▶ [EXERCISE DATA]
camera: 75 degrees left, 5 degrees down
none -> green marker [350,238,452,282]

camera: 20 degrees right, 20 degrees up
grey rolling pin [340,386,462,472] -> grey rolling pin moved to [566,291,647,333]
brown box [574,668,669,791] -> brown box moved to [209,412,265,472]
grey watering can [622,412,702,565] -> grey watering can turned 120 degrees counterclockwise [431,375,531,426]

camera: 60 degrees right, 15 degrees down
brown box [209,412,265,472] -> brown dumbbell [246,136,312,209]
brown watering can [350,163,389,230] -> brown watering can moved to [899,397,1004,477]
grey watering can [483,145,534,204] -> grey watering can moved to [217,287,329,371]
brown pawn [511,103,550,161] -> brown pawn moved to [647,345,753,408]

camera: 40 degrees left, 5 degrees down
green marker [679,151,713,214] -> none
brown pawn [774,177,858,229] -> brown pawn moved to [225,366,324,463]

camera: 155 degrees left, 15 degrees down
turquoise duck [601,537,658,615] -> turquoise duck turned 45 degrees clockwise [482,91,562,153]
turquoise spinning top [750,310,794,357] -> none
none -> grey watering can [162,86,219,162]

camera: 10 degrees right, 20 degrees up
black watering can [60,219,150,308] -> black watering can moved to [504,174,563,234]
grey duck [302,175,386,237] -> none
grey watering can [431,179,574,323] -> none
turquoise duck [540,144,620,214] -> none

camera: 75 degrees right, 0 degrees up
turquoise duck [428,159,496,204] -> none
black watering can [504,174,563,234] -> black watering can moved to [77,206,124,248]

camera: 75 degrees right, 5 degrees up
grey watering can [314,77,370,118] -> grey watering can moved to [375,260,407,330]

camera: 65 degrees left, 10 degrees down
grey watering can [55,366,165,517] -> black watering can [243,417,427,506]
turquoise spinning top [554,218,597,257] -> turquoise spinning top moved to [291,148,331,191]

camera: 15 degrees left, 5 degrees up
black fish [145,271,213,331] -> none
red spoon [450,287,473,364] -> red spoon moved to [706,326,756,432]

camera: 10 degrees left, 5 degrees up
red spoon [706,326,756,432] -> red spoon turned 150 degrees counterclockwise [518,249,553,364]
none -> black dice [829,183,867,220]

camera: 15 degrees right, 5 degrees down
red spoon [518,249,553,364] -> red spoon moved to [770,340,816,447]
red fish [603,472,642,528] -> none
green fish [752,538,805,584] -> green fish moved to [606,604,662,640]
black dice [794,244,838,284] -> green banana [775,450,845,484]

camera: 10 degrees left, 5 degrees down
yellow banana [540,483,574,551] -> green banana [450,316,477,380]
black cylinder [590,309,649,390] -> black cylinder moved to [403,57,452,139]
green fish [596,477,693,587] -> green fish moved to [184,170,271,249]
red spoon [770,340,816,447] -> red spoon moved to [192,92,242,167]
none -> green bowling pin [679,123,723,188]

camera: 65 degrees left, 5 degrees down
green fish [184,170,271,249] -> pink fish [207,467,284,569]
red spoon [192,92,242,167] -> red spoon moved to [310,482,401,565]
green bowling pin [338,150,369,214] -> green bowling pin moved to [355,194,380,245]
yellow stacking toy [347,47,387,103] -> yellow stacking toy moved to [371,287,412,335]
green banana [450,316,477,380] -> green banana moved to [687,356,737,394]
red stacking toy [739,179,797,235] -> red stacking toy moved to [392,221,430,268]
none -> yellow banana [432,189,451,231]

▶ [ABOUT THIS TASK]
Working from the entries above, filter out every line that lacks "fish" and copy what remains.

▶ [PROBLEM SOLUTION]
black fish [145,271,213,331] -> none
red fish [603,472,642,528] -> none
green fish [752,538,805,584] -> green fish moved to [606,604,662,640]
green fish [596,477,693,587] -> green fish moved to [184,170,271,249]
green fish [184,170,271,249] -> pink fish [207,467,284,569]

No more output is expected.